Work item - Please reproduce all the data exactly as written and omit the pictures.

Records supplied -
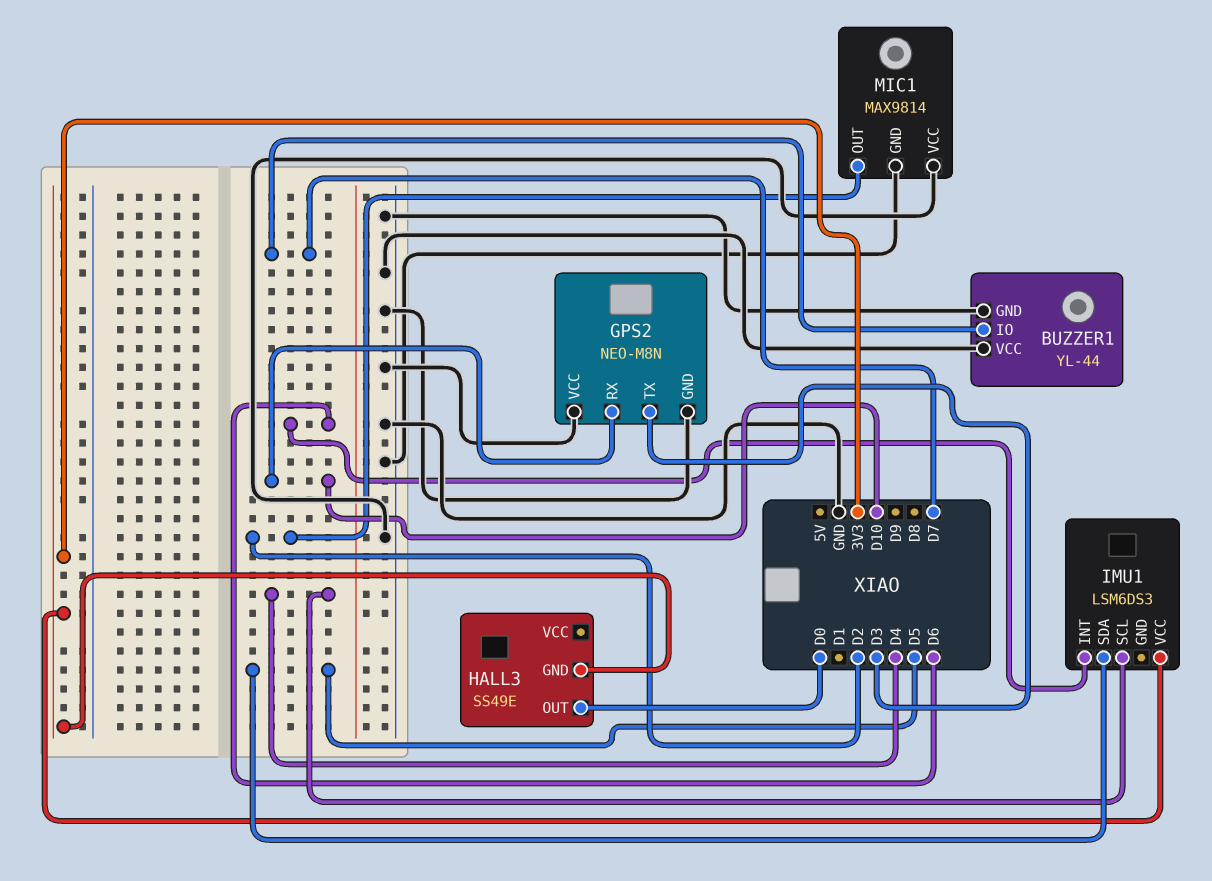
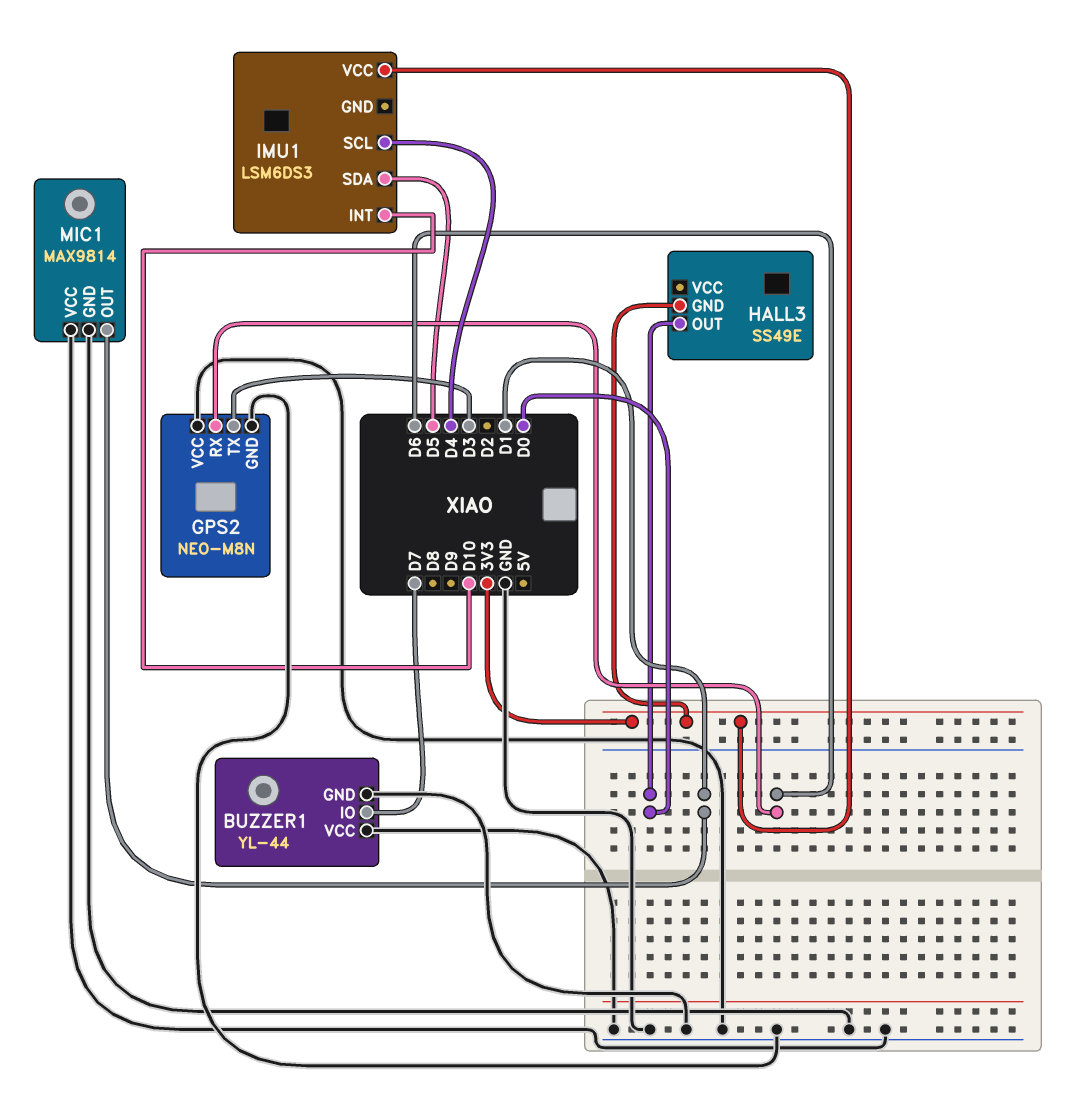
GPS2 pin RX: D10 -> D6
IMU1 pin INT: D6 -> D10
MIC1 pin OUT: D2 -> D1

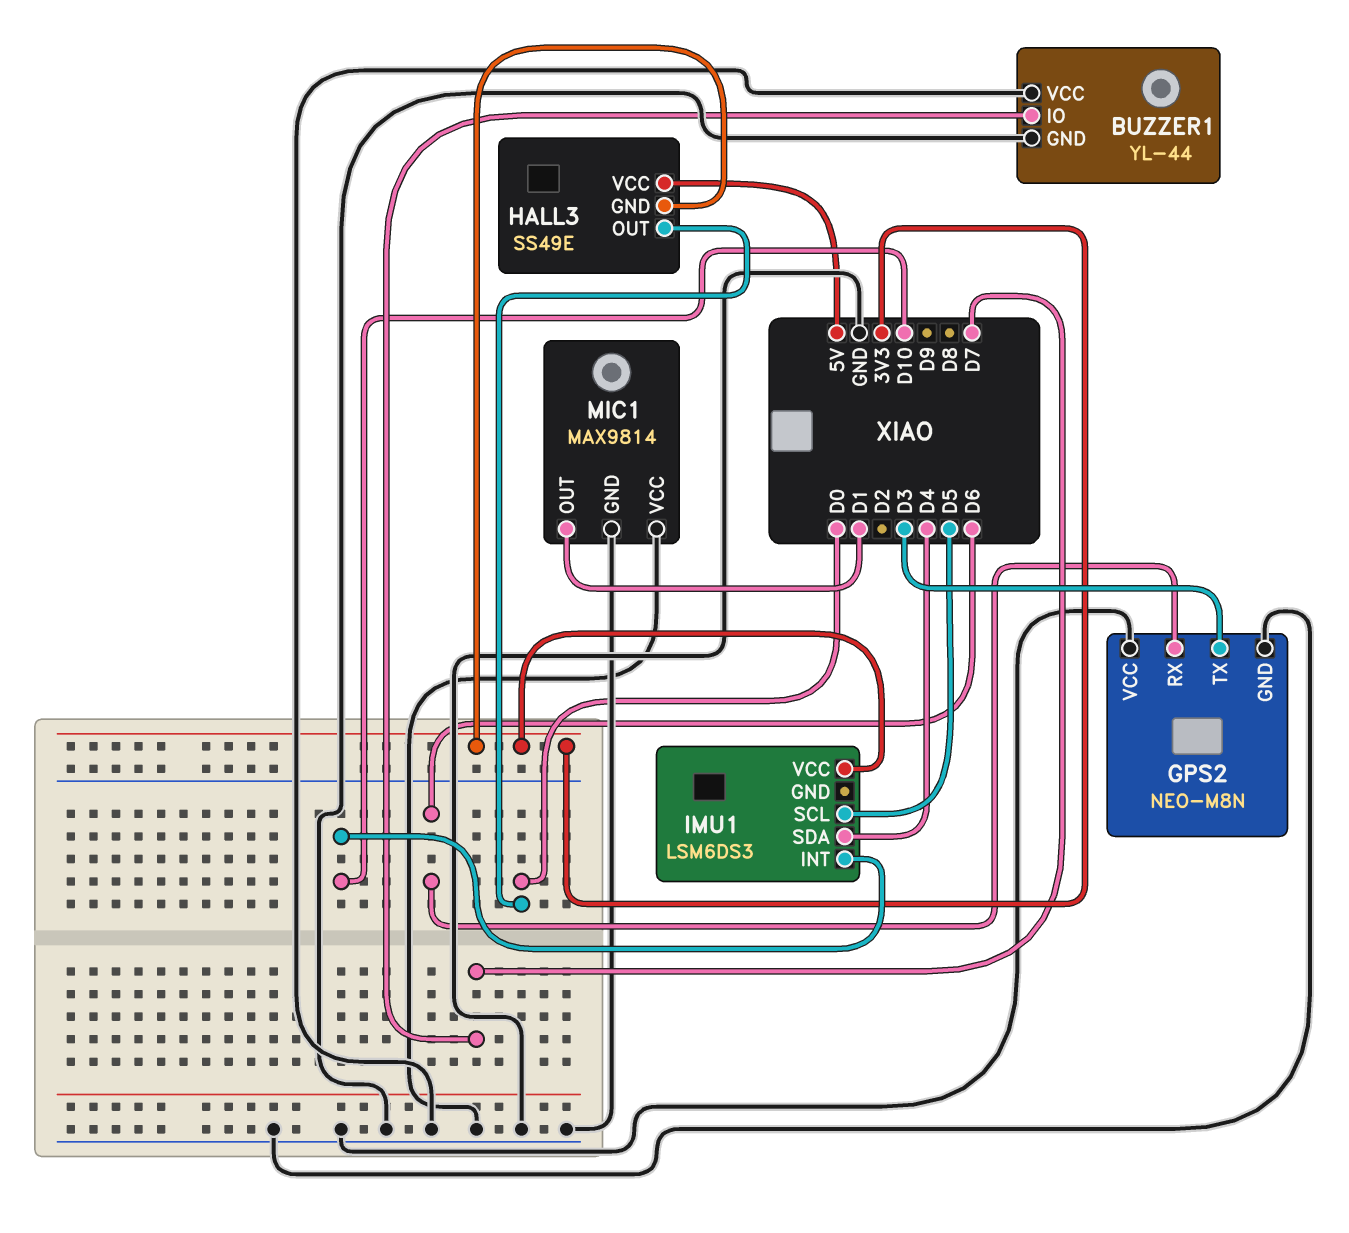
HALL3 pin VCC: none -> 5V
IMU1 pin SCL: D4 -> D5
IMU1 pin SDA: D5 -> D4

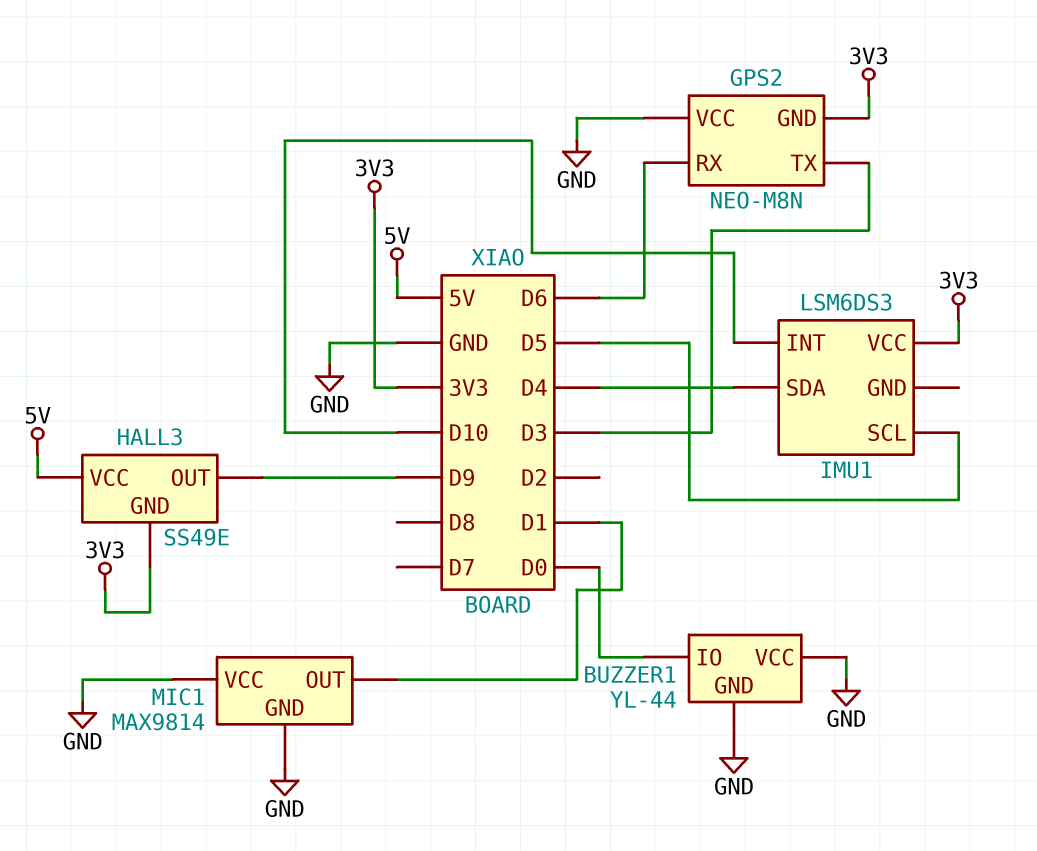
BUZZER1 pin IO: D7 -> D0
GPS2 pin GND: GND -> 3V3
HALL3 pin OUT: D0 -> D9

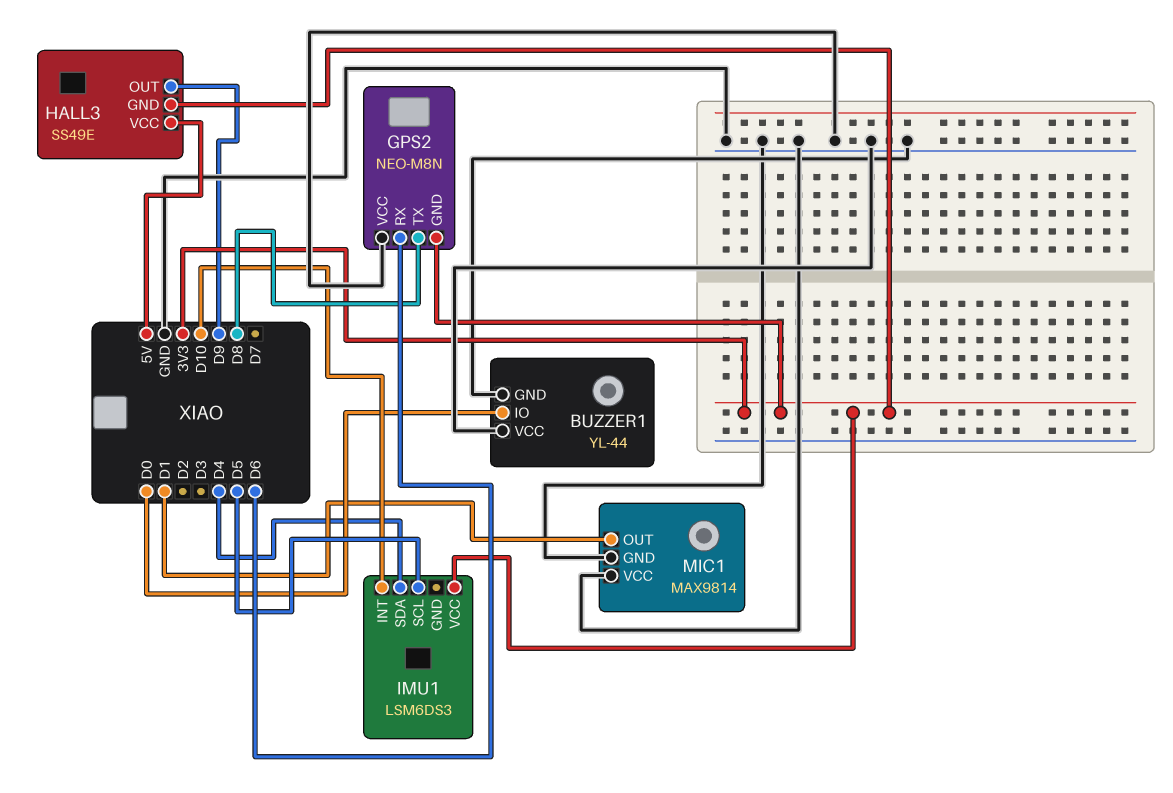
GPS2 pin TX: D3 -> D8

Task result -
GPS2 pin RX: D10 -> D6
IMU1 pin INT: D6 -> D10
MIC1 pin OUT: D2 -> D1

HALL3 pin VCC: none -> 5V
IMU1 pin SCL: D4 -> D5
IMU1 pin SDA: D5 -> D4

BUZZER1 pin IO: D7 -> D0
GPS2 pin GND: GND -> 3V3
HALL3 pin OUT: D0 -> D9

GPS2 pin TX: D3 -> D8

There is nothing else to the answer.